__RECORDS__:
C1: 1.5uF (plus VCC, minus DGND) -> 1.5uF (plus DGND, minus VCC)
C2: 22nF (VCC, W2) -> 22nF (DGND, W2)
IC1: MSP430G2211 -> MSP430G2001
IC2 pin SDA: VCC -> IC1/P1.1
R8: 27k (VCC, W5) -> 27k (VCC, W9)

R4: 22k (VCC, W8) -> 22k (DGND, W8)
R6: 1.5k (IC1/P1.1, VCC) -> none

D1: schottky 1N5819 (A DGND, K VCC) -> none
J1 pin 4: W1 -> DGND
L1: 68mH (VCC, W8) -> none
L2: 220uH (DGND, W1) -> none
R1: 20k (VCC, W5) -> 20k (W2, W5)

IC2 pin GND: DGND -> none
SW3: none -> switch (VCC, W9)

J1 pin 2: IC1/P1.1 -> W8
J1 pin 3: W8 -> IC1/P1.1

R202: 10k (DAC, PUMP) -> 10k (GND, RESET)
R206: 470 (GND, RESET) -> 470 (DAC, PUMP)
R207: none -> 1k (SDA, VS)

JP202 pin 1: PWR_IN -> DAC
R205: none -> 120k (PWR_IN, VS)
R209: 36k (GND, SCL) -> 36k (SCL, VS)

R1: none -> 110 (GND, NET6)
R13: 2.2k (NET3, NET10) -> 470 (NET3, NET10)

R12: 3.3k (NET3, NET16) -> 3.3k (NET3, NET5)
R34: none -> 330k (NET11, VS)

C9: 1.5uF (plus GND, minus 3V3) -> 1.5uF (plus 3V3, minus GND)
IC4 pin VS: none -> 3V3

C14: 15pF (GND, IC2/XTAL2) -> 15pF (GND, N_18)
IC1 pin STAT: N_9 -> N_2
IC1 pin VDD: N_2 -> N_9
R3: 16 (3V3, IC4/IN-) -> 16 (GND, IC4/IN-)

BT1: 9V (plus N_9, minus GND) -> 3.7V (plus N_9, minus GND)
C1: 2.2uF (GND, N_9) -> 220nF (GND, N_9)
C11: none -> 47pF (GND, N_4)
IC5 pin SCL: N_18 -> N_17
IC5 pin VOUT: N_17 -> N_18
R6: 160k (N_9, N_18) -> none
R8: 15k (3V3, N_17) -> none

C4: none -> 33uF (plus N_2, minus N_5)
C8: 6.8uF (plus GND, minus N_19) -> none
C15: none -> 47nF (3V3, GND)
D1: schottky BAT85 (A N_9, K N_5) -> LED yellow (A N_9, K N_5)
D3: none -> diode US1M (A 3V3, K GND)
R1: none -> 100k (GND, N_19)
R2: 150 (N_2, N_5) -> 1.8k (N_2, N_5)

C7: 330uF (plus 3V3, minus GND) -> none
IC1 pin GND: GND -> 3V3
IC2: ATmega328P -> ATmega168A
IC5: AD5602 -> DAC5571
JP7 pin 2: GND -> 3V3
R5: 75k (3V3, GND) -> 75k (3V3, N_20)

__TRY IT__: Copy out each line of the data above, exactly, if it lies between the line holding "R34: none -> 330k (NET11, VS)" and the line holding "D3: none -> diode US1M (A 3V3, K GND)", inclusive; copy no other line.

__TASK SOLUTION__:
R34: none -> 330k (NET11, VS)

C9: 1.5uF (plus GND, minus 3V3) -> 1.5uF (plus 3V3, minus GND)
IC4 pin VS: none -> 3V3

C14: 15pF (GND, IC2/XTAL2) -> 15pF (GND, N_18)
IC1 pin STAT: N_9 -> N_2
IC1 pin VDD: N_2 -> N_9
R3: 16 (3V3, IC4/IN-) -> 16 (GND, IC4/IN-)

BT1: 9V (plus N_9, minus GND) -> 3.7V (plus N_9, minus GND)
C1: 2.2uF (GND, N_9) -> 220nF (GND, N_9)
C11: none -> 47pF (GND, N_4)
IC5 pin SCL: N_18 -> N_17
IC5 pin VOUT: N_17 -> N_18
R6: 160k (N_9, N_18) -> none
R8: 15k (3V3, N_17) -> none

C4: none -> 33uF (plus N_2, minus N_5)
C8: 6.8uF (plus GND, minus N_19) -> none
C15: none -> 47nF (3V3, GND)
D1: schottky BAT85 (A N_9, K N_5) -> LED yellow (A N_9, K N_5)
D3: none -> diode US1M (A 3V3, K GND)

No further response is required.